━━━ DATASET CONTENT

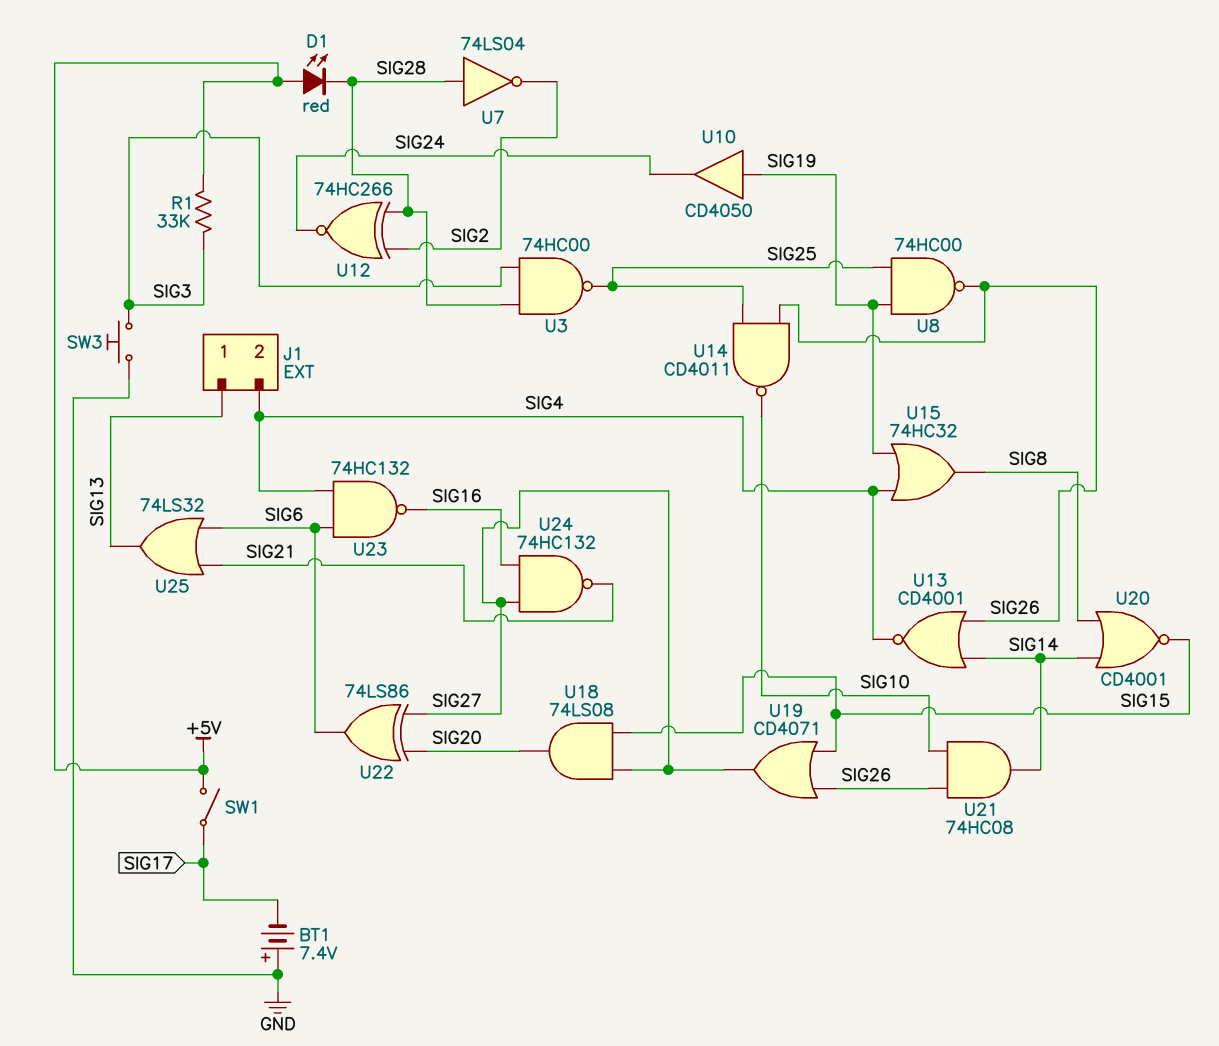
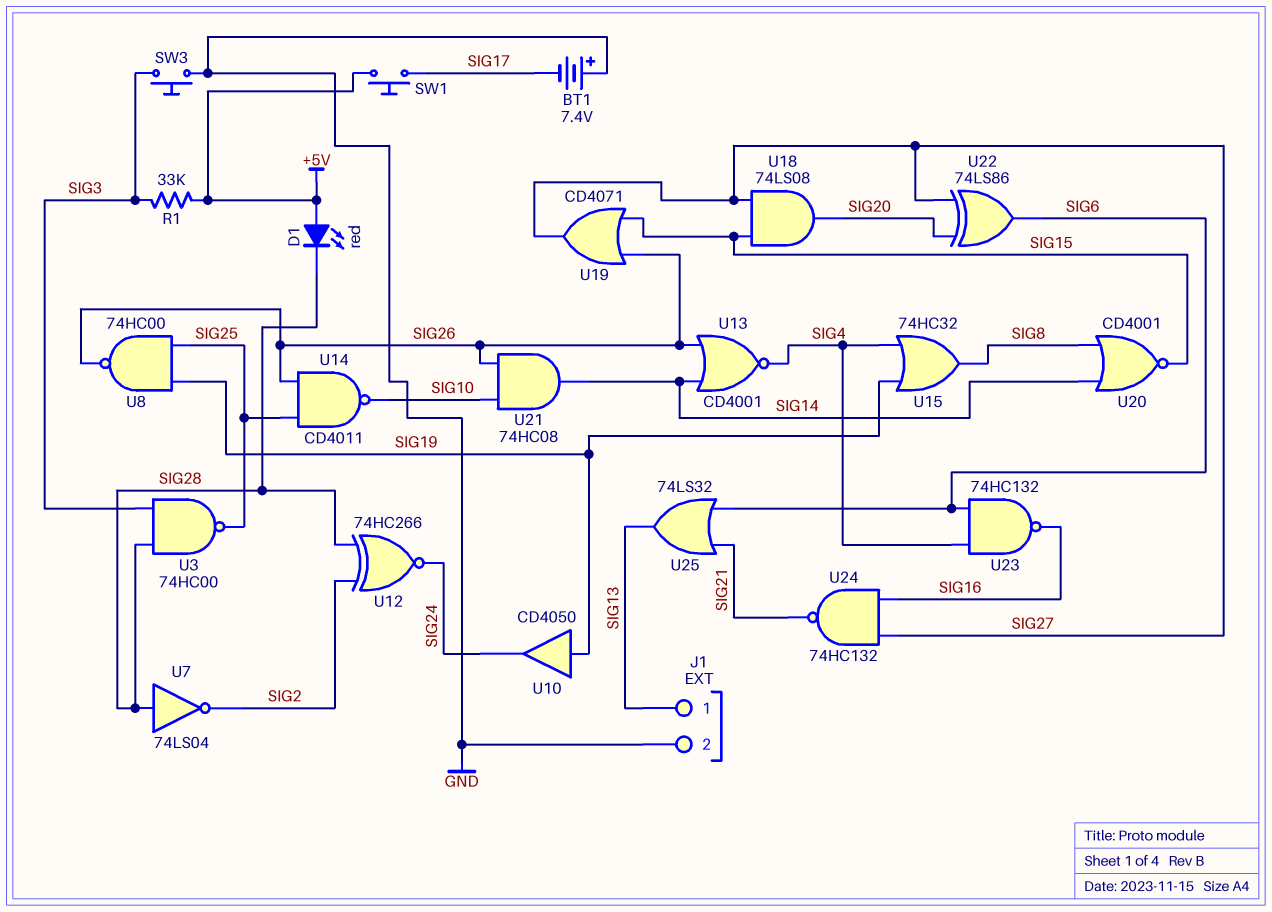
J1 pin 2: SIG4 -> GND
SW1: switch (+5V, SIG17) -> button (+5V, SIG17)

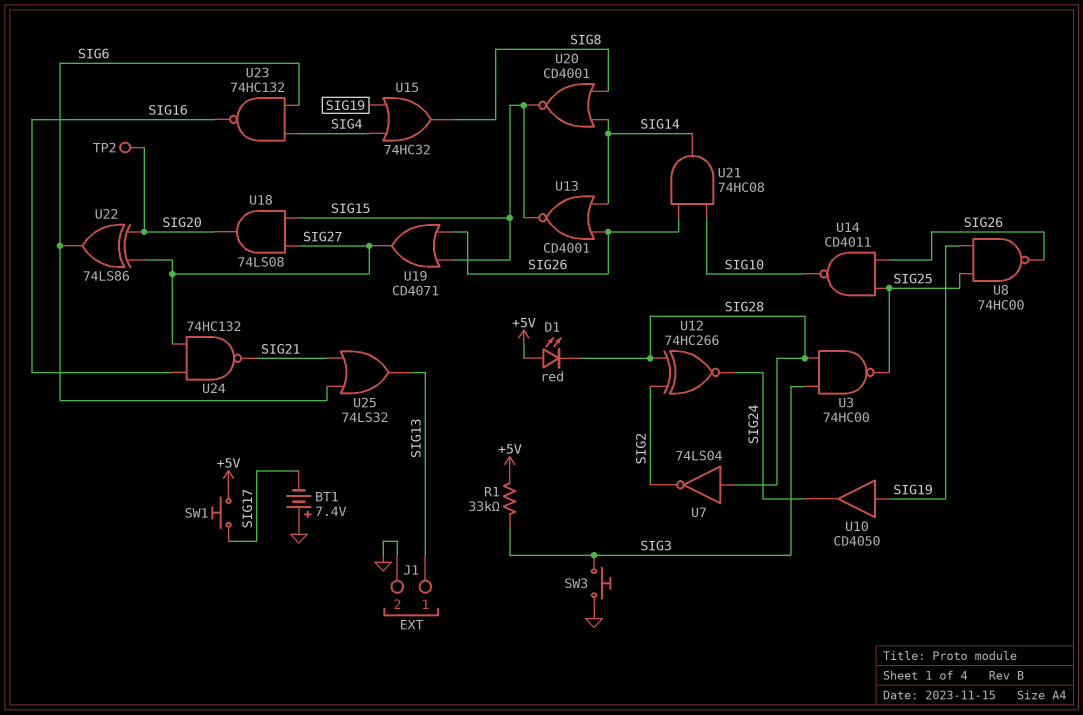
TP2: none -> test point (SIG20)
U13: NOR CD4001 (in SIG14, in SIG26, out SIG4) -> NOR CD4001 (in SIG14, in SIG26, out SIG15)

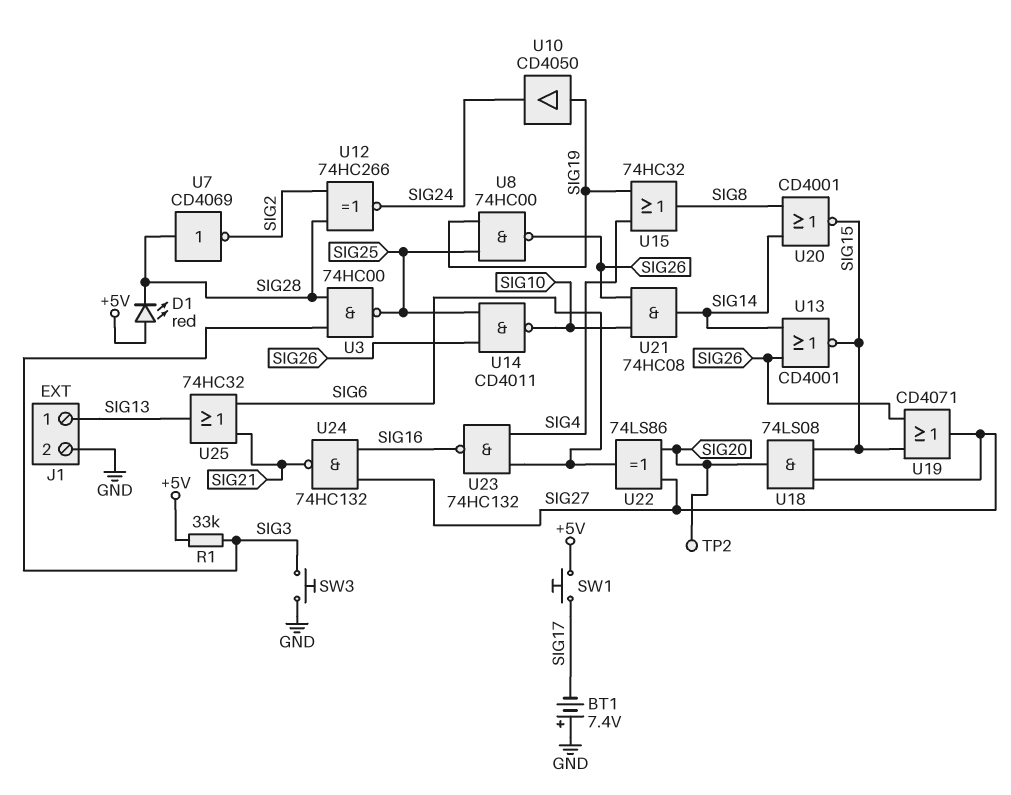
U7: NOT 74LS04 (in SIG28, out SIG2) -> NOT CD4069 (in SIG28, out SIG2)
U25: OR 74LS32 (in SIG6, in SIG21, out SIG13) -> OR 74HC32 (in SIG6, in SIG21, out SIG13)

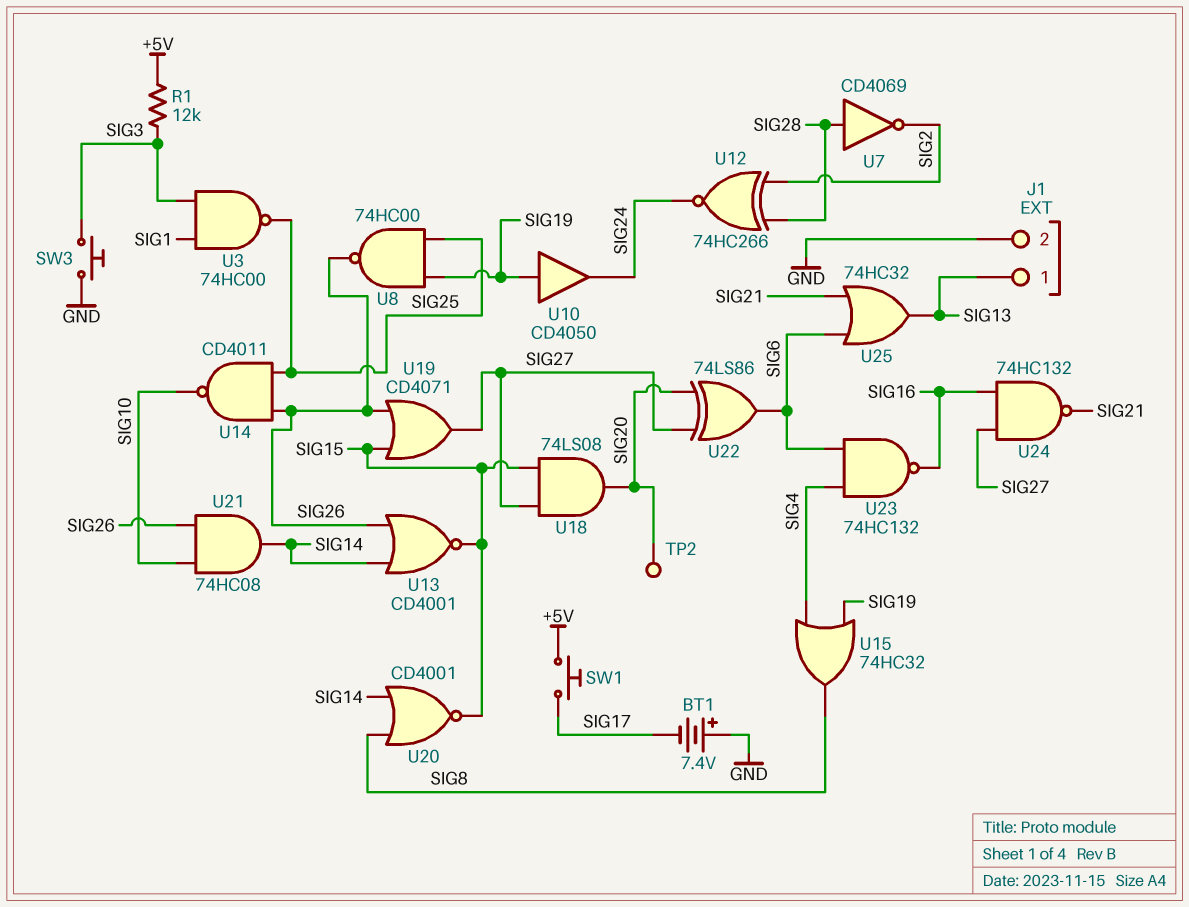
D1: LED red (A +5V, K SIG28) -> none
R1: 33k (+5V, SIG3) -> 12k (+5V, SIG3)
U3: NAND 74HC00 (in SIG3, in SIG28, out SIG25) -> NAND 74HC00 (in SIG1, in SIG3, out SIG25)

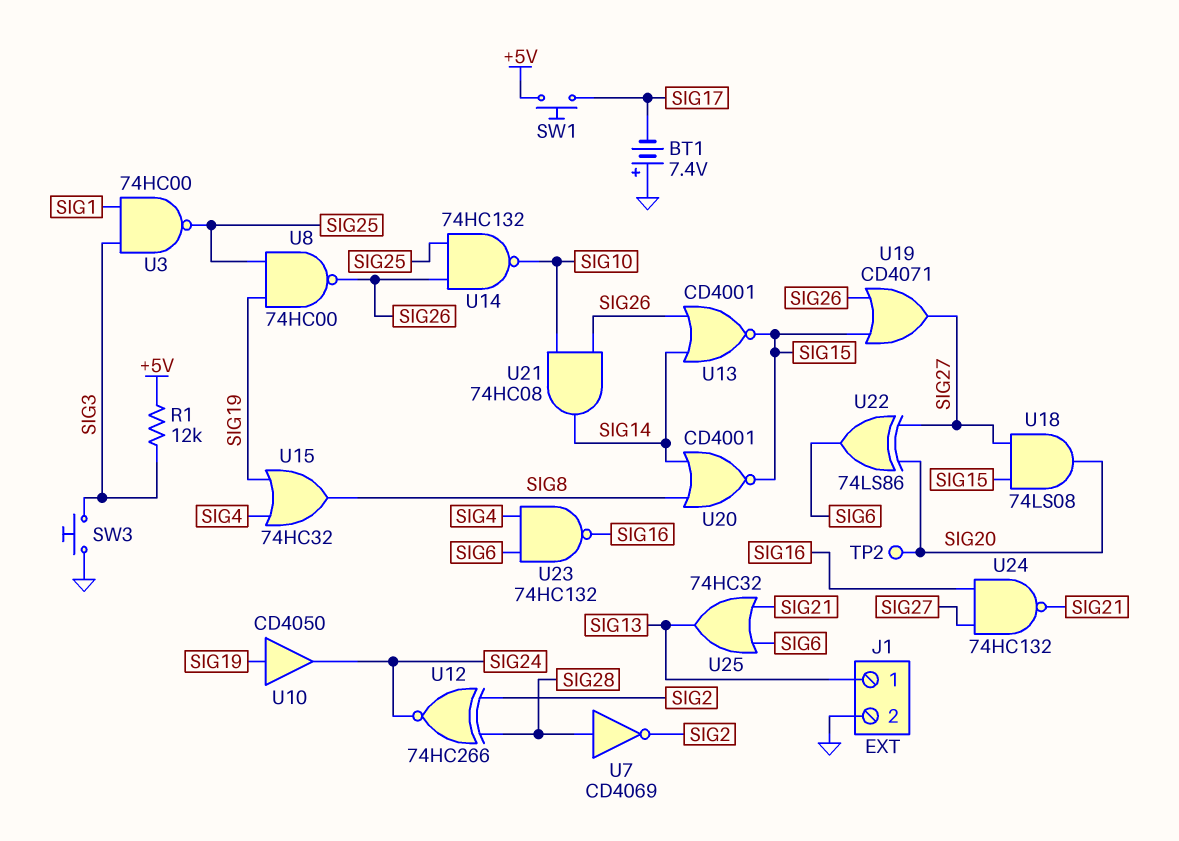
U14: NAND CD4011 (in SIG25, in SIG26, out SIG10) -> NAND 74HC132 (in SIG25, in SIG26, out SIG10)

━━━━━━

YOUR INSTRUCTIONS – Above are some records; quote exactly and only the lines that begin at the line containing "TP2: none -> test point (SIG20)" and stop after the line containing "R1: 33k (+5V, SIG3) -> 12k (+5V, SIG3)", leaving out the pictures.

ANSWER FOR THIS EXERCISE –
TP2: none -> test point (SIG20)
U13: NOR CD4001 (in SIG14, in SIG26, out SIG4) -> NOR CD4001 (in SIG14, in SIG26, out SIG15)

U7: NOT 74LS04 (in SIG28, out SIG2) -> NOT CD4069 (in SIG28, out SIG2)
U25: OR 74LS32 (in SIG6, in SIG21, out SIG13) -> OR 74HC32 (in SIG6, in SIG21, out SIG13)

D1: LED red (A +5V, K SIG28) -> none
R1: 33k (+5V, SIG3) -> 12k (+5V, SIG3)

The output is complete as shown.